<<<<
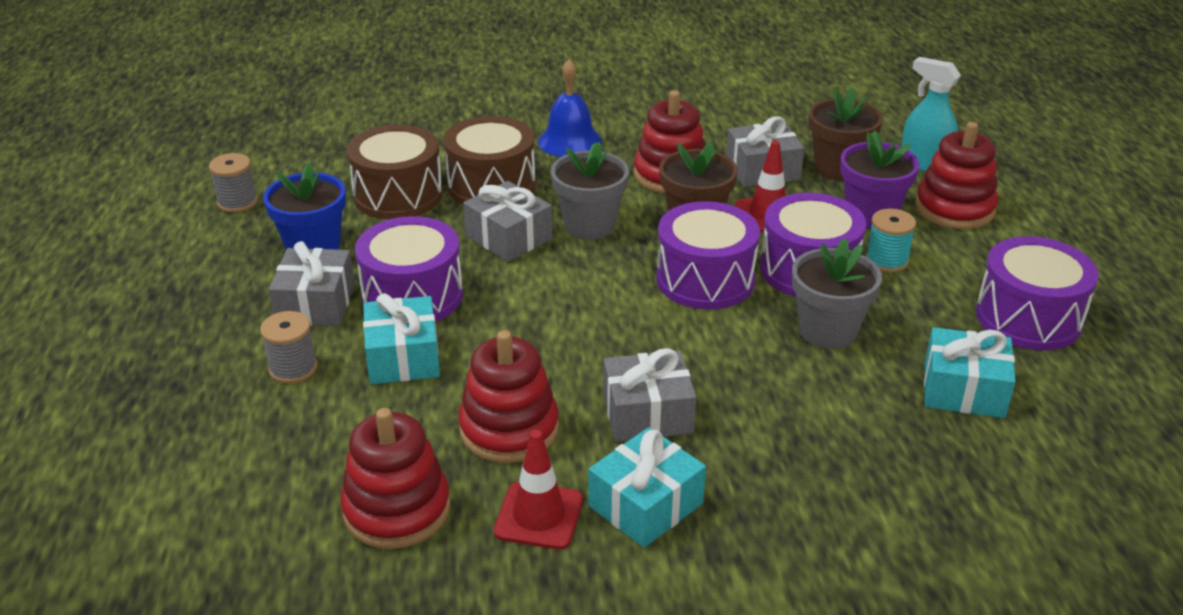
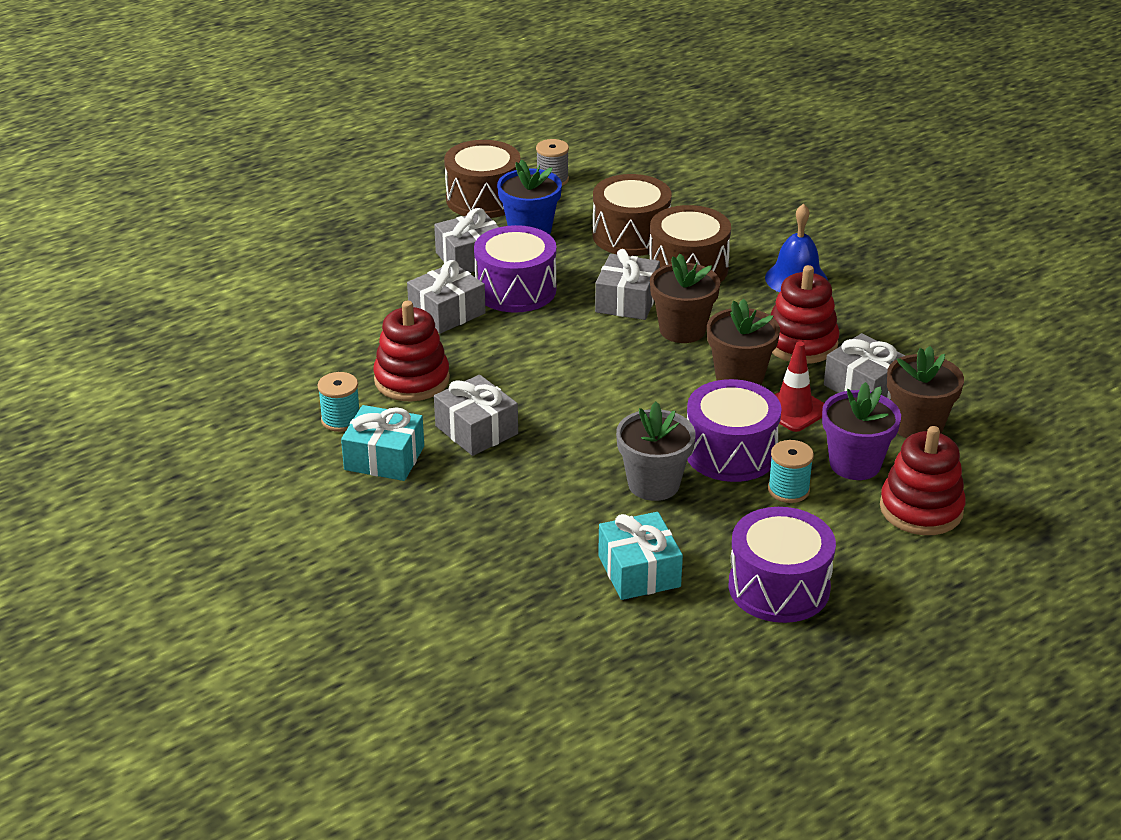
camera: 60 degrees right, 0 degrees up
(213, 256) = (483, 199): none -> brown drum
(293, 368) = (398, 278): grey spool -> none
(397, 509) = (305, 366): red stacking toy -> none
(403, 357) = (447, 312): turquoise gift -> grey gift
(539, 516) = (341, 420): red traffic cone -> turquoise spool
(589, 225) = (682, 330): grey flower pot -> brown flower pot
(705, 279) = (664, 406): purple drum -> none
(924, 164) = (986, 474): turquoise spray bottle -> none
>>>>
> Your task: Should a record include a picture, omit it from your copy and return the rest unchanged.

> Answer box:
camera: 60 degrees right, 0 degrees up
(213, 256) = (483, 199): none -> brown drum
(293, 368) = (398, 278): grey spool -> none
(397, 509) = (305, 366): red stacking toy -> none
(403, 357) = (447, 312): turquoise gift -> grey gift
(539, 516) = (341, 420): red traffic cone -> turquoise spool
(589, 225) = (682, 330): grey flower pot -> brown flower pot
(705, 279) = (664, 406): purple drum -> none
(924, 164) = (986, 474): turquoise spray bottle -> none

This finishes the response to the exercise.